--- Directions for this task ---
Word for word, transcribe the lines from the one containing "(383, 83) = (318, 296): none -> white cube" through the end of the entries, both included, and nothing else.

--- Data for this task ---
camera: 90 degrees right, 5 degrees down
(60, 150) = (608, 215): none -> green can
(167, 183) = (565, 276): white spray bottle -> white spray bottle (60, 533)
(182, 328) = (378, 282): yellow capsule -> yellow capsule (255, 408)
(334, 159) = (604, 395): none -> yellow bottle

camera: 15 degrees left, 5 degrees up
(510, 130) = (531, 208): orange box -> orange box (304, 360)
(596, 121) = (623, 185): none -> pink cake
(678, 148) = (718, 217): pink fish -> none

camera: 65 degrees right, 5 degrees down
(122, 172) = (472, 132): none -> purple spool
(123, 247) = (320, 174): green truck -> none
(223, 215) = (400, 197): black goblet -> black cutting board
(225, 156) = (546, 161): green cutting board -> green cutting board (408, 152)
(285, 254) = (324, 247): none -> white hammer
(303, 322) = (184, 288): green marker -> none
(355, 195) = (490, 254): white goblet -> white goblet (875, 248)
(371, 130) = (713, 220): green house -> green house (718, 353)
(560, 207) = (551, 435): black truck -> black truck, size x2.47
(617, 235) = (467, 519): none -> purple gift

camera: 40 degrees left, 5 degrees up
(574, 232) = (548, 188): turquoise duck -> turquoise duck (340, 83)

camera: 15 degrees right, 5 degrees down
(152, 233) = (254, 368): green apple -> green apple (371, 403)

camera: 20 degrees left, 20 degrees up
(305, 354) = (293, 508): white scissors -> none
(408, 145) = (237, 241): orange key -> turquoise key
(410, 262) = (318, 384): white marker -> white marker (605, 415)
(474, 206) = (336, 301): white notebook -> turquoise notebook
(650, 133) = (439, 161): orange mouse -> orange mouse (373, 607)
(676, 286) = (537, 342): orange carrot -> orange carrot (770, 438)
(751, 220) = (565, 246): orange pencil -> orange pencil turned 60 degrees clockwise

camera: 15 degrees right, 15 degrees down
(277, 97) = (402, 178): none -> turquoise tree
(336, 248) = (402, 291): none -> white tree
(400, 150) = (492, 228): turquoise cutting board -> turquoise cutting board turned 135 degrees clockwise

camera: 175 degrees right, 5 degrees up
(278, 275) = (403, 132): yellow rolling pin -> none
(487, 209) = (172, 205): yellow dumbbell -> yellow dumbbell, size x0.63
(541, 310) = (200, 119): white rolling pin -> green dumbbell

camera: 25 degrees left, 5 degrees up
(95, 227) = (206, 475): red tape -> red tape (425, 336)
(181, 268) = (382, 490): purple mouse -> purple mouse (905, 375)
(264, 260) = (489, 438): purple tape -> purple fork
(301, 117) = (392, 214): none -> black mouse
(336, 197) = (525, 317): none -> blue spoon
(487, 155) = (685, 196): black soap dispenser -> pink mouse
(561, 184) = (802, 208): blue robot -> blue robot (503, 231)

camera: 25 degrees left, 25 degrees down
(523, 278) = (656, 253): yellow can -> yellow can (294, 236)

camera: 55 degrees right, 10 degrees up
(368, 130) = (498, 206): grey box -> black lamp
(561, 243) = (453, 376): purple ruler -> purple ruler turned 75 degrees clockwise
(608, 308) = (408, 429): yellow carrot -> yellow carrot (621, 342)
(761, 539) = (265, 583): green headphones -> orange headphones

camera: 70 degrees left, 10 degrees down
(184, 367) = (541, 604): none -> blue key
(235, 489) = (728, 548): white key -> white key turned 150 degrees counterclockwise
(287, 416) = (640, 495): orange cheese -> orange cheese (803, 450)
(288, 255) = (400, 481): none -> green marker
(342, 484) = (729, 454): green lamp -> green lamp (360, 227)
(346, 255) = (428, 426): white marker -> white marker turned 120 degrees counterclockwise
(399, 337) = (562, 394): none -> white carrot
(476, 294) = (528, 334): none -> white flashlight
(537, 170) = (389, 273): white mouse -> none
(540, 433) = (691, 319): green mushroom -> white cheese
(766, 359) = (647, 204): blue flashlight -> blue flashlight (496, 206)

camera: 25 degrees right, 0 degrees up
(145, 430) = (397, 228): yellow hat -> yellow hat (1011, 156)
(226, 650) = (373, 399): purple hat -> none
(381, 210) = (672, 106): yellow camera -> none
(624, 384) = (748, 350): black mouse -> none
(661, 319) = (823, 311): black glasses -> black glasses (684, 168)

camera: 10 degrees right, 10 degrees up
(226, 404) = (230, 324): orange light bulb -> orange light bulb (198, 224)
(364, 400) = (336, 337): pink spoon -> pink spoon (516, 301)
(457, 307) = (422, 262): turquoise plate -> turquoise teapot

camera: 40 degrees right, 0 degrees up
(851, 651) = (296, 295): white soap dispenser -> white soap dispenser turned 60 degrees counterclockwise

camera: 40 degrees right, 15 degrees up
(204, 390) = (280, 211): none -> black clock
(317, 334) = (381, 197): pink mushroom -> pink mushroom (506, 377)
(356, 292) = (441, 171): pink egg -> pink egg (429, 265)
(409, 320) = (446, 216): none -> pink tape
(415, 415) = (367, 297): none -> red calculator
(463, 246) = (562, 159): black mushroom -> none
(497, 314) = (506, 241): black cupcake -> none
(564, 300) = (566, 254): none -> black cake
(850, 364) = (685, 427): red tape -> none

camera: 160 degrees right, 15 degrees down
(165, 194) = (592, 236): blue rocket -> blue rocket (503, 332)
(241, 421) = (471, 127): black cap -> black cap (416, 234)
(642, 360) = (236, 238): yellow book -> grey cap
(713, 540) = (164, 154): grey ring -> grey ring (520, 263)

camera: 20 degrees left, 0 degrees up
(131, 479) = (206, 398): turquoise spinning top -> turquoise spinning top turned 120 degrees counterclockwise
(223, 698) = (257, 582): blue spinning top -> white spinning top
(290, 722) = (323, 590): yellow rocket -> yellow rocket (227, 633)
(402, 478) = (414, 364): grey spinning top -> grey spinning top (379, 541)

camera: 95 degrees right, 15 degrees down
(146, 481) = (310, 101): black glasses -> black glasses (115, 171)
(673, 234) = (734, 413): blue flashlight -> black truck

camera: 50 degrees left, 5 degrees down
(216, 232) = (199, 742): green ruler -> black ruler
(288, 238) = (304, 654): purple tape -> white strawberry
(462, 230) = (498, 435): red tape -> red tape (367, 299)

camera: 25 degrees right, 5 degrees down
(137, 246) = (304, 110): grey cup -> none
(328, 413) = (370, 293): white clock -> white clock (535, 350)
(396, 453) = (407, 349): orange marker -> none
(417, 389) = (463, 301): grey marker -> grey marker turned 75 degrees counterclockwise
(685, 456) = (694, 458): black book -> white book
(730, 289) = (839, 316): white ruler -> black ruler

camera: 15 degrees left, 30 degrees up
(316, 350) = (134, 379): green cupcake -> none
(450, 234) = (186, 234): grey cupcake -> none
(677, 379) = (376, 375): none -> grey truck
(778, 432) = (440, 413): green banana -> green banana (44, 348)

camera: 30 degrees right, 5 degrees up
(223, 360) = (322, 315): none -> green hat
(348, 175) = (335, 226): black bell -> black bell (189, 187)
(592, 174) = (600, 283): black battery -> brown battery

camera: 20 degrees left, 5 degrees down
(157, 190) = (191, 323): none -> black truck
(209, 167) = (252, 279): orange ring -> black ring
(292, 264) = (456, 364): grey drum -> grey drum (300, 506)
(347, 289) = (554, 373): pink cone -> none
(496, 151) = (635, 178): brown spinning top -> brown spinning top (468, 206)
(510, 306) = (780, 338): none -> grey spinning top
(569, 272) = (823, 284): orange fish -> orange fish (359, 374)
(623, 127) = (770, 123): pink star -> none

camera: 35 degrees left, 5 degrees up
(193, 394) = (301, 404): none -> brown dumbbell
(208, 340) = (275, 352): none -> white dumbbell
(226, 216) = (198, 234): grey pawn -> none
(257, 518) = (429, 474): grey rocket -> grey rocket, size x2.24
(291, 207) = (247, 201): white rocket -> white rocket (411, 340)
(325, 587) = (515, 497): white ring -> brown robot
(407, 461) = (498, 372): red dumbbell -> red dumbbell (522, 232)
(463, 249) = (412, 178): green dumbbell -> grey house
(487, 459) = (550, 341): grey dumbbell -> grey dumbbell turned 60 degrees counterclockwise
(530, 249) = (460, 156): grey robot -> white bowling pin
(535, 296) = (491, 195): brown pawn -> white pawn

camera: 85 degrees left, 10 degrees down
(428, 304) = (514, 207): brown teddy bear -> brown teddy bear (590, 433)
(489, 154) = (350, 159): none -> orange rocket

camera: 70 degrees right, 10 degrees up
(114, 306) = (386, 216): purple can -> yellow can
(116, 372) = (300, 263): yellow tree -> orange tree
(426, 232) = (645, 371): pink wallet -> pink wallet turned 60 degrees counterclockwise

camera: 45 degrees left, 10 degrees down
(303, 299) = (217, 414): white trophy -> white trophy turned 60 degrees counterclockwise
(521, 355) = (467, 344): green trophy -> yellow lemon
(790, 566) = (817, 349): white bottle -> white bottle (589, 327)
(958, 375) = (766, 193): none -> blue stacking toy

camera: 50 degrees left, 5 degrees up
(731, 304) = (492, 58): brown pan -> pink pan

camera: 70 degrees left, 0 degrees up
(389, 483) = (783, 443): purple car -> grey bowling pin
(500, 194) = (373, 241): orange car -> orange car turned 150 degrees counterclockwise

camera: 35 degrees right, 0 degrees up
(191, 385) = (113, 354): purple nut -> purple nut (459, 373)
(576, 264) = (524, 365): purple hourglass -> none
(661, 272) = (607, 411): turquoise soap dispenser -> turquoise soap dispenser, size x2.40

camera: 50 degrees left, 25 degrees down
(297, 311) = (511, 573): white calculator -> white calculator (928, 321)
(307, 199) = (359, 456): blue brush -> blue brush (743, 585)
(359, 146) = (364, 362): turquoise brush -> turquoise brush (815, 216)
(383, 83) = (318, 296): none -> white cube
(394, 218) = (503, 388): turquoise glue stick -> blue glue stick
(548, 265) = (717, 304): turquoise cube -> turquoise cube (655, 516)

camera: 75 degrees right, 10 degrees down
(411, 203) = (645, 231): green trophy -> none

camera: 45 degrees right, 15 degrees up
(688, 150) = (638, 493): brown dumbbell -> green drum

--- Task result ---
(383, 83) = (318, 296): none -> white cube
(394, 218) = (503, 388): turquoise glue stick -> blue glue stick
(548, 265) = (717, 304): turquoise cube -> turquoise cube (655, 516)

camera: 75 degrees right, 10 degrees down
(411, 203) = (645, 231): green trophy -> none

camera: 45 degrees right, 15 degrees up
(688, 150) = (638, 493): brown dumbbell -> green drum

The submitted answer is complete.